WHAT IS EXPECTED: Could every line of the listing be output exactly, with the pictures skipped?

MATERIAL PROVIDED:

↓

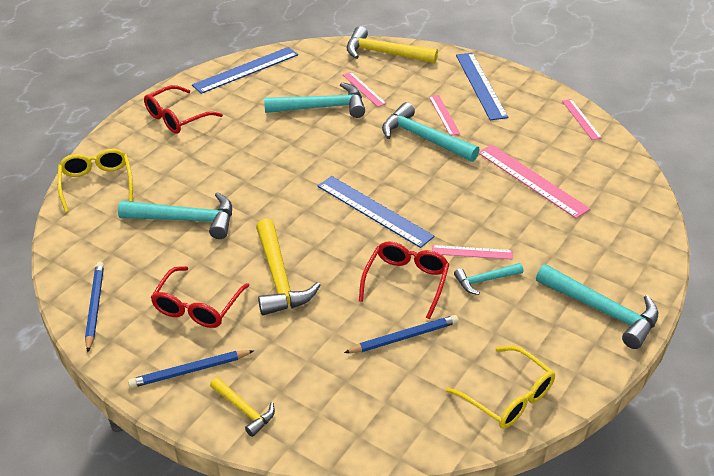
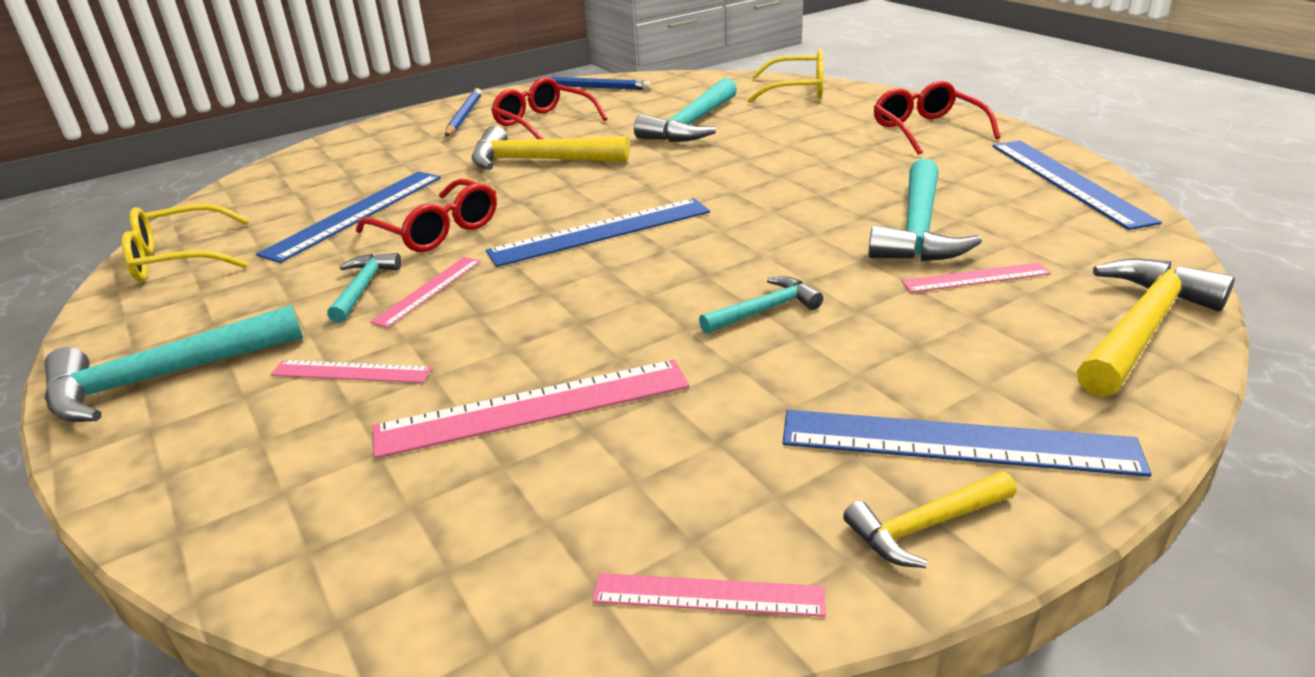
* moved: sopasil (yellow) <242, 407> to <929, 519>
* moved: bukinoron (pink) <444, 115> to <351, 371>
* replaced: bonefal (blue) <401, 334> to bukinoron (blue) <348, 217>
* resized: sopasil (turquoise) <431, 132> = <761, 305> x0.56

↑

REPLY:
* moved: sopasil (yellow) <242, 407> to <929, 519>
* moved: bukinoron (pink) <444, 115> to <351, 371>
* replaced: bonefal (blue) <401, 334> to bukinoron (blue) <348, 217>
* resized: sopasil (turquoise) <431, 132> = <761, 305> x0.56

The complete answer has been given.